(The records begins)

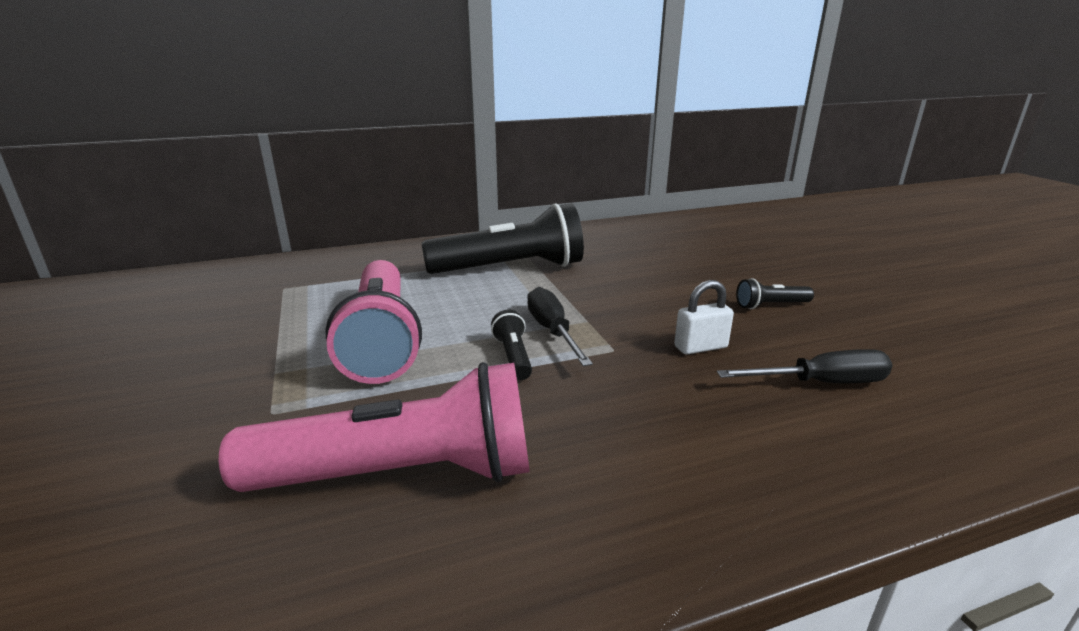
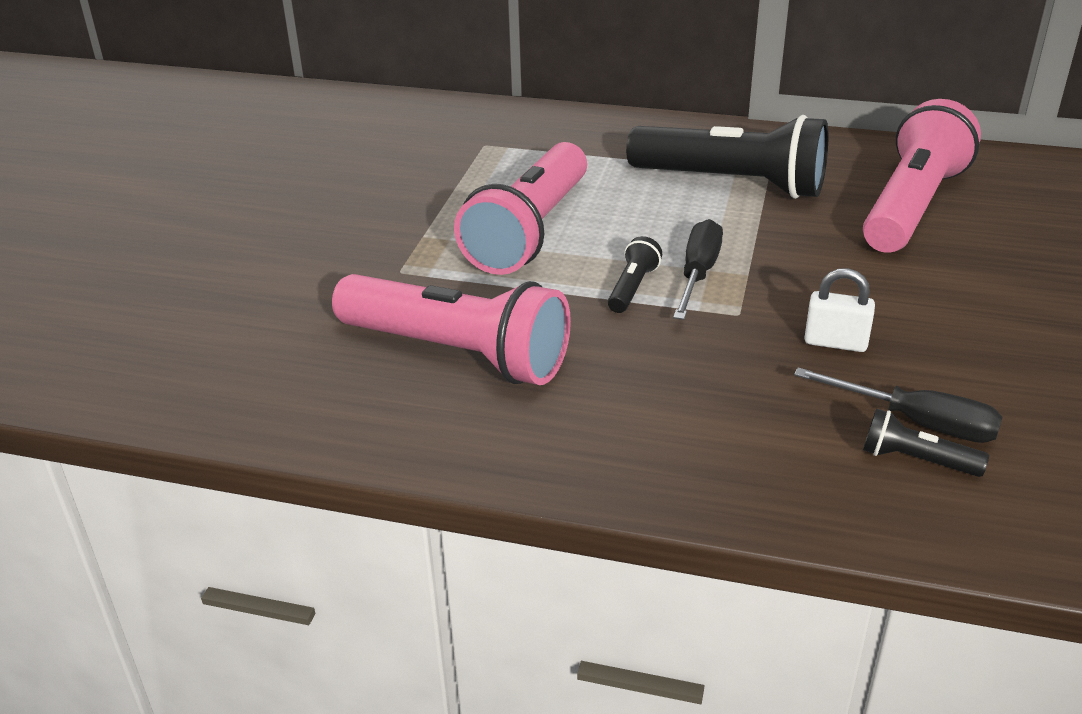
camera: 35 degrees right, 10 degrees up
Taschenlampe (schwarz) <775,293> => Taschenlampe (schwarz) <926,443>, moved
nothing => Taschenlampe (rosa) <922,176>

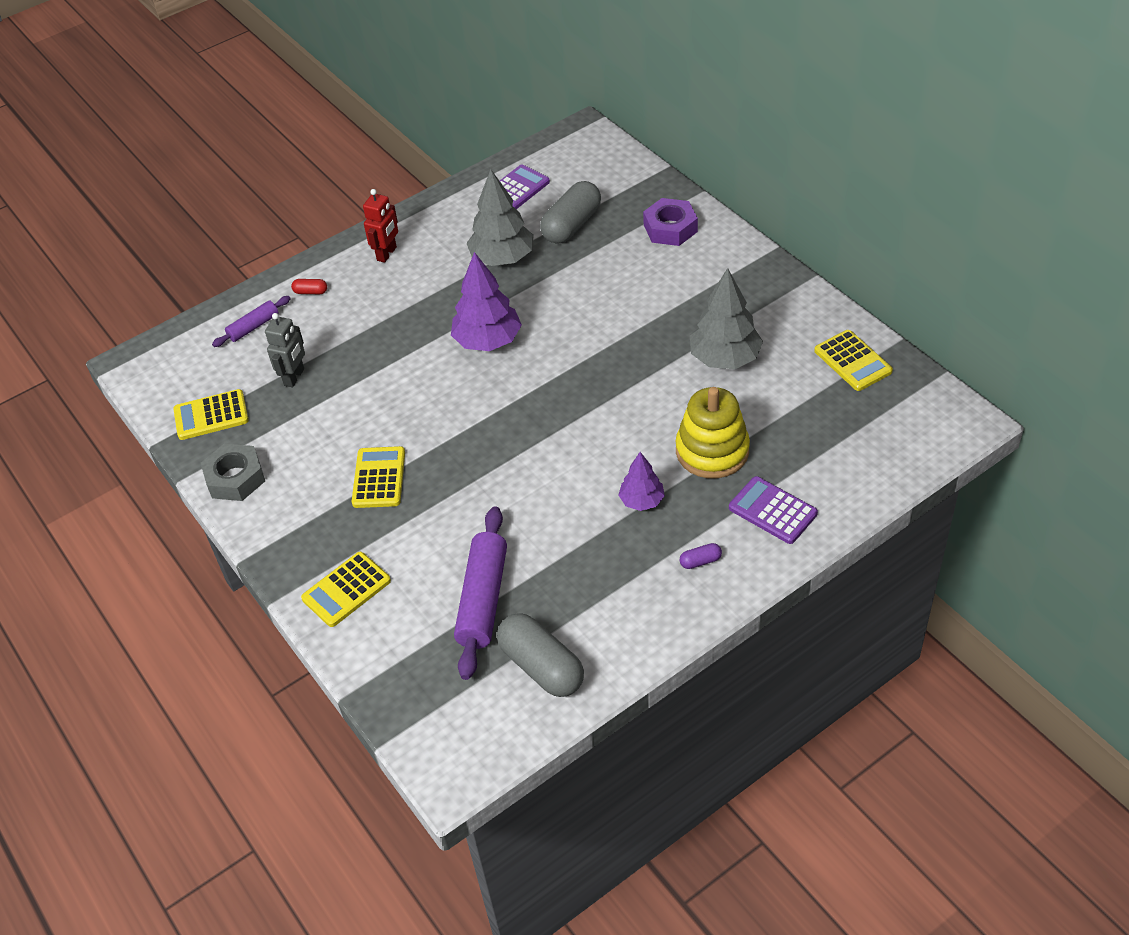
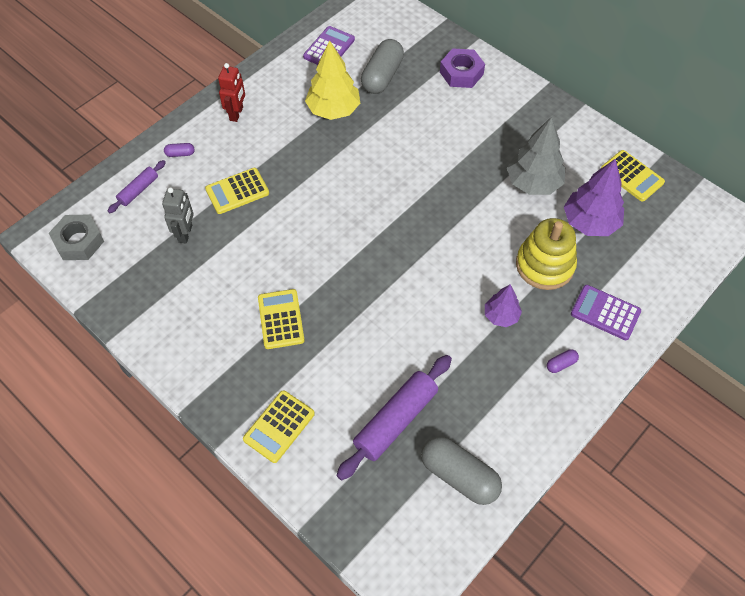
camera: 15 degrees left, 10 degrees up
Baum (grau) <500,217> => Baum (gelb) <332,80>
Baum (lila) <486,301> => Baum (lila) <594,197>, moved
Kapsel (rot) <309,286> => Kapsel (lila) <179,150>
Taschenrechner (gelb) <211,414> => Taschenrechner (gelb) <237,191>, moved
Sechskantmutter (grau) <233,472> => Sechskantmutter (grau) <76,237>, moved
Nudelholz (lila) <480,593> => Nudelholz (lila) <394,417>, 45 degrees clockwise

(The records ends)

▶ **Required work**: Retype the records exactly. Any image in them should not appear in what you write.

▶ **Solution for this problem**:
camera: 35 degrees right, 10 degrees up
Taschenlampe (schwarz) <775,293> => Taschenlampe (schwarz) <926,443>, moved
nothing => Taschenlampe (rosa) <922,176>

camera: 15 degrees left, 10 degrees up
Baum (grau) <500,217> => Baum (gelb) <332,80>
Baum (lila) <486,301> => Baum (lila) <594,197>, moved
Kapsel (rot) <309,286> => Kapsel (lila) <179,150>
Taschenrechner (gelb) <211,414> => Taschenrechner (gelb) <237,191>, moved
Sechskantmutter (grau) <233,472> => Sechskantmutter (grau) <76,237>, moved
Nudelholz (lila) <480,593> => Nudelholz (lila) <394,417>, 45 degrees clockwise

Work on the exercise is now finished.